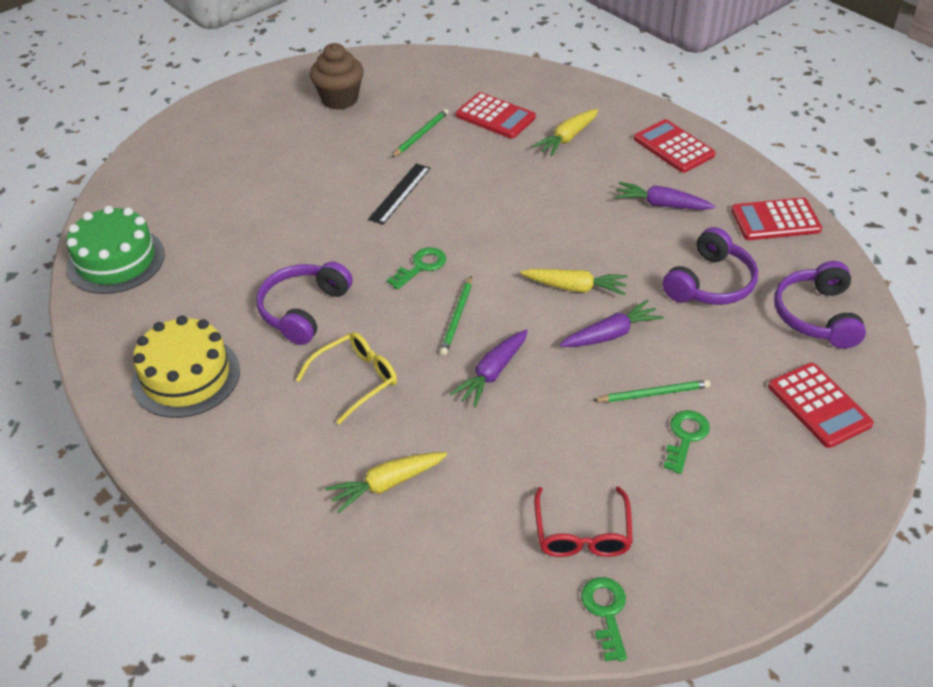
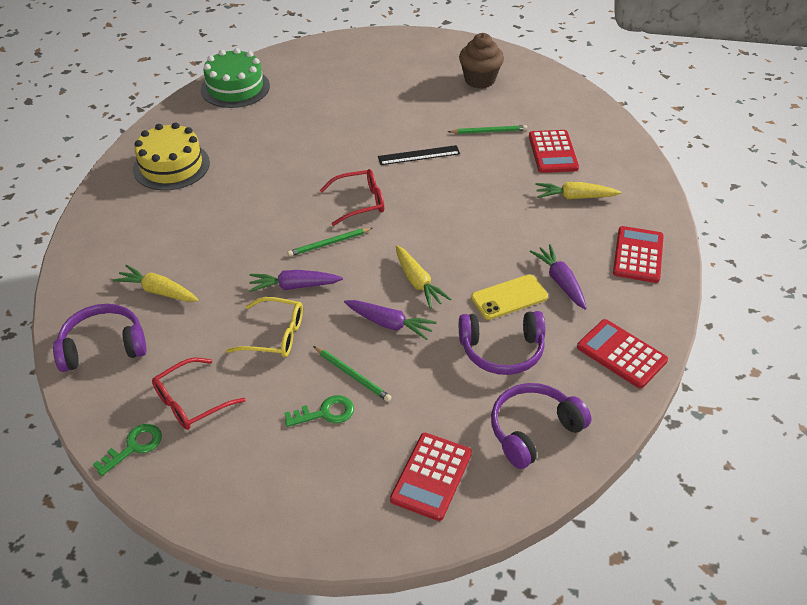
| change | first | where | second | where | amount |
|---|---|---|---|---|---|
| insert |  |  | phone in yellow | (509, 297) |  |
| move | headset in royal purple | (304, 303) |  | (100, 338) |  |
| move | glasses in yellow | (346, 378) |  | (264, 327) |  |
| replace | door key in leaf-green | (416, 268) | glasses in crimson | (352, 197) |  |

* * * * * * * * *

* **Exercise brief**: Without including the pictures, reproduce all entries exactly.

* **Problem solution**:
| change | first | where | second | where | amount |
|---|---|---|---|---|---|
| insert |  |  | phone in yellow | (509, 297) |  |
| move | headset in royal purple | (304, 303) |  | (100, 338) |  |
| move | glasses in yellow | (346, 378) |  | (264, 327) |  |
| replace | door key in leaf-green | (416, 268) | glasses in crimson | (352, 197) |  |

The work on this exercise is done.